Listed entries: Begin
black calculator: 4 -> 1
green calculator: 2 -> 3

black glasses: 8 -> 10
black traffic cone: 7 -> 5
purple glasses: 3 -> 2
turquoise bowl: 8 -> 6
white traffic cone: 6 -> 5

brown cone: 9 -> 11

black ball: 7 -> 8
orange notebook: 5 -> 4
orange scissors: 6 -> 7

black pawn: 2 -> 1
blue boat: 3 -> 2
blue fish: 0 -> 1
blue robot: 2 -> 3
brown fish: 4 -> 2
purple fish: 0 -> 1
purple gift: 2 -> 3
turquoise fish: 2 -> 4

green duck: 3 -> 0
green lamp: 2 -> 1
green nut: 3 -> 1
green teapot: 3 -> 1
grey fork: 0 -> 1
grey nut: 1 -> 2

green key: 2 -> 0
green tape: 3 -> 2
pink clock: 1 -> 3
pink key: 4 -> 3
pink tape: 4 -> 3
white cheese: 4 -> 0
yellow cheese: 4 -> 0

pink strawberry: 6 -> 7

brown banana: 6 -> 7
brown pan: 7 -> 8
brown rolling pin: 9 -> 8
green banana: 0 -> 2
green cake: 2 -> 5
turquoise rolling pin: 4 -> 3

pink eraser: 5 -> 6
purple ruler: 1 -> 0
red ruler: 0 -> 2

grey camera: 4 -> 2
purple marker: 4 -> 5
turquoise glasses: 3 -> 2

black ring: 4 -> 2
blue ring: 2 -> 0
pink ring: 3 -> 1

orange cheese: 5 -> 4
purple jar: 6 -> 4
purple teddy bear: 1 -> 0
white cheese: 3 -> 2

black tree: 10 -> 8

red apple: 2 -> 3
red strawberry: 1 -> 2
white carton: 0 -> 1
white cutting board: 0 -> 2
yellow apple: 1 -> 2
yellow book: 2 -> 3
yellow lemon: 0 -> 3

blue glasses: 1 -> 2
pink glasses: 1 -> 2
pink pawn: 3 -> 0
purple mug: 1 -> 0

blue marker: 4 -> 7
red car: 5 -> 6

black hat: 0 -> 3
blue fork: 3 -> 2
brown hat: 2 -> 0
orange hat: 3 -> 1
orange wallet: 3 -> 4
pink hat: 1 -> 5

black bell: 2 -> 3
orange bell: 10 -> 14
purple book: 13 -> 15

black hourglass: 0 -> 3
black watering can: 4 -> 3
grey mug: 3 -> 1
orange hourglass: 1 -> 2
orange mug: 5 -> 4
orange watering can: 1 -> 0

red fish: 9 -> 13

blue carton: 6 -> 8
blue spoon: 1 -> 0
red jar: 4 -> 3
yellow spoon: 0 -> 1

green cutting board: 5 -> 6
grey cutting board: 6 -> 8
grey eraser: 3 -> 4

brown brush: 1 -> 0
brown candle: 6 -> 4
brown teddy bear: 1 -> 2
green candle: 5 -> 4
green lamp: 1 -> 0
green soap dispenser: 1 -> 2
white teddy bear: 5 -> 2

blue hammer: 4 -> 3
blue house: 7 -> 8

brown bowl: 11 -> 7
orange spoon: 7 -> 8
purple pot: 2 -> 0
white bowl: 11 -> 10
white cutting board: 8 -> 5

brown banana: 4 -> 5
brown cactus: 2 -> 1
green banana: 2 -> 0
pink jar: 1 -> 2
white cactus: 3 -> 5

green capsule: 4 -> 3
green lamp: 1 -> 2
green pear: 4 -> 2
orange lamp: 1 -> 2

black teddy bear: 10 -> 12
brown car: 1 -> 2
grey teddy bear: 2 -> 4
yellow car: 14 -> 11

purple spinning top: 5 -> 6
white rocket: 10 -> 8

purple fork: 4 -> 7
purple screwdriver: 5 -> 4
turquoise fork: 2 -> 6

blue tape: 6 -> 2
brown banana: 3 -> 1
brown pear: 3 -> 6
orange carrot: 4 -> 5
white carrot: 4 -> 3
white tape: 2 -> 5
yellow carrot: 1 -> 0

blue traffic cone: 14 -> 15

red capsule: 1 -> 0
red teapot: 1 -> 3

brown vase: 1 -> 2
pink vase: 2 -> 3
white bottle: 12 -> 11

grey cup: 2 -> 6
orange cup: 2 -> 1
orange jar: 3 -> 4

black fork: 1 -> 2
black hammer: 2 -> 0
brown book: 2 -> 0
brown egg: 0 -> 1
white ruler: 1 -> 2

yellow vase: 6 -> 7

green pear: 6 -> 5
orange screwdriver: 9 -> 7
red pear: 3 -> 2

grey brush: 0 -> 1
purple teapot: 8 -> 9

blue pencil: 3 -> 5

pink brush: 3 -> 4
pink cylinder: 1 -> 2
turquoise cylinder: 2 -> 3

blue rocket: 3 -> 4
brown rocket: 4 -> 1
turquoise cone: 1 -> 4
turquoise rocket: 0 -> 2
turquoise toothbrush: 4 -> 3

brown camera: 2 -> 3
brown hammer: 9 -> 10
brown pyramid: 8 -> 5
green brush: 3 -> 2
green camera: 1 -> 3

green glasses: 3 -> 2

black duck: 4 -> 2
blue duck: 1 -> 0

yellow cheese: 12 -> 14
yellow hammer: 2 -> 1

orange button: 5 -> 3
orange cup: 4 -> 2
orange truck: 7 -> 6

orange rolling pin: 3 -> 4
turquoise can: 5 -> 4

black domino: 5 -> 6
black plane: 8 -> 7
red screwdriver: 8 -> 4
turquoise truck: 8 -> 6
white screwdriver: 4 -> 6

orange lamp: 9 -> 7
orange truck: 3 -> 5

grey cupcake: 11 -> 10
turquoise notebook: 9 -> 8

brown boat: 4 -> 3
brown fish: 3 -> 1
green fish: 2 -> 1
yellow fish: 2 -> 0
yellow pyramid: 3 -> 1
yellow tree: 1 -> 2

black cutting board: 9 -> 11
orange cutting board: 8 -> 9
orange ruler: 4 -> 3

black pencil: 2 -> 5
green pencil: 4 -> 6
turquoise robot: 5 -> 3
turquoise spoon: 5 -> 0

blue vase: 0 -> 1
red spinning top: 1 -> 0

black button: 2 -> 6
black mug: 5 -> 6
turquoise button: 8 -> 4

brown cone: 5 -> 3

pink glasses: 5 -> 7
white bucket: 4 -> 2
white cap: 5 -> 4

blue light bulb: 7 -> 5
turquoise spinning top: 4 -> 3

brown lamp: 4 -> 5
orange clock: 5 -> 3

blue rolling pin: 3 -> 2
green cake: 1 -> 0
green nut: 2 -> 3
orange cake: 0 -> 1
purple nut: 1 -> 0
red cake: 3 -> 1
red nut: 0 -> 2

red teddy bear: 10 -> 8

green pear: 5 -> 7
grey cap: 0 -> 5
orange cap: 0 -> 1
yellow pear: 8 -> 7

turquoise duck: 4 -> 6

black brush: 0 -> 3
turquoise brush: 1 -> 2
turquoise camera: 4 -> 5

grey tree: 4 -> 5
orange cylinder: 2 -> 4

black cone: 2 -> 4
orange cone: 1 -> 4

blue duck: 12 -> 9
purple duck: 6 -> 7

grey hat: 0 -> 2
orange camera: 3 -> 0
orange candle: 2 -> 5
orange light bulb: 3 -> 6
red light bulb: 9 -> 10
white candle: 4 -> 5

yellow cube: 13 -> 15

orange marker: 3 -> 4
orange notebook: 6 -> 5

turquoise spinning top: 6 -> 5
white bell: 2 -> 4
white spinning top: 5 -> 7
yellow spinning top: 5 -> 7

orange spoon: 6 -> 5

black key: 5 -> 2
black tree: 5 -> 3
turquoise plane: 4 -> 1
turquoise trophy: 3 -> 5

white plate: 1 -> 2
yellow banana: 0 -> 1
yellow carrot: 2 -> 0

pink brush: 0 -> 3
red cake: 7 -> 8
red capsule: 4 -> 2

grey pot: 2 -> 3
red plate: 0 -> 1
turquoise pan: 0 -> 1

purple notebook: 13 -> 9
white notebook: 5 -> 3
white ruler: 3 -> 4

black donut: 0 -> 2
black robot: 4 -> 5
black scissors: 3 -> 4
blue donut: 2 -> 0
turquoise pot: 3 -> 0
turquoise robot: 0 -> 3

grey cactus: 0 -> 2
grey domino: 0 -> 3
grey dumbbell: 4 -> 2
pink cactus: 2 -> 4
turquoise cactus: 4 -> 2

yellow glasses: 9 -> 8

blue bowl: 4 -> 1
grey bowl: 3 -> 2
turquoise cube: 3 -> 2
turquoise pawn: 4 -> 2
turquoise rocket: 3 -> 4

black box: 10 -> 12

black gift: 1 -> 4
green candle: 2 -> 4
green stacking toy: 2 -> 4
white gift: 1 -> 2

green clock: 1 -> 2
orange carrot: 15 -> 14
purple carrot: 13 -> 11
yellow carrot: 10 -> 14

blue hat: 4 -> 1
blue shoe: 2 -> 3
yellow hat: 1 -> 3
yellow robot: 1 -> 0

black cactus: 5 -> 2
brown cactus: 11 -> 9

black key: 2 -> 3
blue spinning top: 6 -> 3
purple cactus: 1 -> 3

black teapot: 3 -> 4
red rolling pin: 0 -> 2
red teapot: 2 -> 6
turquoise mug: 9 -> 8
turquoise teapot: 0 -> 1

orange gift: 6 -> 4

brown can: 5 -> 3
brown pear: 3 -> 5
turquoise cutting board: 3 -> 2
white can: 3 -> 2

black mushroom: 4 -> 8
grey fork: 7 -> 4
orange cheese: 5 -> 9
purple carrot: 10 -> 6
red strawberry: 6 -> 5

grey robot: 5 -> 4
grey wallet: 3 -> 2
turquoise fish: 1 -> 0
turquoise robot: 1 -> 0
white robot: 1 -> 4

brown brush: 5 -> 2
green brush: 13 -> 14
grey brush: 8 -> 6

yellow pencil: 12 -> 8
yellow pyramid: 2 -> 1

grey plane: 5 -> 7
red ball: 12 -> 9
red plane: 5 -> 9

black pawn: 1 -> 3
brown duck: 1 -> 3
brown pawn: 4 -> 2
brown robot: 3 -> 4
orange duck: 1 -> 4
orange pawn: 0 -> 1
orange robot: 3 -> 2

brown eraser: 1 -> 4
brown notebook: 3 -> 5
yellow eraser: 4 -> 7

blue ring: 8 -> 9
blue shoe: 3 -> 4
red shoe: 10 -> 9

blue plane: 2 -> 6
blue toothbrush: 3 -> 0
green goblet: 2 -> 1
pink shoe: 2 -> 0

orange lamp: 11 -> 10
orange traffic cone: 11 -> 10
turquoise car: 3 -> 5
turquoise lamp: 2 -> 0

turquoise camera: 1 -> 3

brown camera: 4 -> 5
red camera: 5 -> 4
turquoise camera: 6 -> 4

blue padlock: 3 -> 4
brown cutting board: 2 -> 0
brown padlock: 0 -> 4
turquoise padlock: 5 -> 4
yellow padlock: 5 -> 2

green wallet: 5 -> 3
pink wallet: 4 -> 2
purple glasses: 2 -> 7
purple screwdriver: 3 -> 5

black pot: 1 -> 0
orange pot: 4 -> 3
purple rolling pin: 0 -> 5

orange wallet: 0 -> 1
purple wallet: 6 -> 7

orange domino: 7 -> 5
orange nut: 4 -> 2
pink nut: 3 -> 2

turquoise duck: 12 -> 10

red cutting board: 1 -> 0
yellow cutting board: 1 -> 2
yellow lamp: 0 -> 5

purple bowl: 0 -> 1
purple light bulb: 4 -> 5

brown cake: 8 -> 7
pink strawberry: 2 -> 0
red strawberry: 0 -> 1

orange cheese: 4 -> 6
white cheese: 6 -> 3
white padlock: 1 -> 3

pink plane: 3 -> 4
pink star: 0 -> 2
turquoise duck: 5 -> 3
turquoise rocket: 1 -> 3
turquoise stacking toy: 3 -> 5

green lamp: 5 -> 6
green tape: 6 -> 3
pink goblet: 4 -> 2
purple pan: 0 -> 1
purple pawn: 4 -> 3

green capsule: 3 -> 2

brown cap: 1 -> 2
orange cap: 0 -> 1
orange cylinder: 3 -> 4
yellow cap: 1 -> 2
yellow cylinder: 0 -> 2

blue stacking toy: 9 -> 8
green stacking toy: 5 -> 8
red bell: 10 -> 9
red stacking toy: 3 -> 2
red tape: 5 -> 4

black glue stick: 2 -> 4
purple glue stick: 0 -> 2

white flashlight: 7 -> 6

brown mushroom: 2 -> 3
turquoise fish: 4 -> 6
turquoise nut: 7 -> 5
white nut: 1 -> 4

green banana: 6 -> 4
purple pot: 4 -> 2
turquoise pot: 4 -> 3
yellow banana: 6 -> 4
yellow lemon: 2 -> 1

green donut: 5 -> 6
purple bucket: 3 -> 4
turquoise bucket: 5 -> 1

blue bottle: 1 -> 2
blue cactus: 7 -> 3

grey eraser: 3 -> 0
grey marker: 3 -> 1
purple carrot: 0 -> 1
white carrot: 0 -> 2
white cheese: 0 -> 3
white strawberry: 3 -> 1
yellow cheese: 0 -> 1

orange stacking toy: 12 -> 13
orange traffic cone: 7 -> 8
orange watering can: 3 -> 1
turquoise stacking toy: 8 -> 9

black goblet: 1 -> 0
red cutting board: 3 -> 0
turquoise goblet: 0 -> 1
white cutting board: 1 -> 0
Listed entries: End
### Task requirements
Transcribe verbatim. Cover the lines from the first line of the entries above to the line containing "orange scissors: 6 -> 7", inclusive.

### Your response
black calculator: 4 -> 1
green calculator: 2 -> 3

black glasses: 8 -> 10
black traffic cone: 7 -> 5
purple glasses: 3 -> 2
turquoise bowl: 8 -> 6
white traffic cone: 6 -> 5

brown cone: 9 -> 11

black ball: 7 -> 8
orange notebook: 5 -> 4
orange scissors: 6 -> 7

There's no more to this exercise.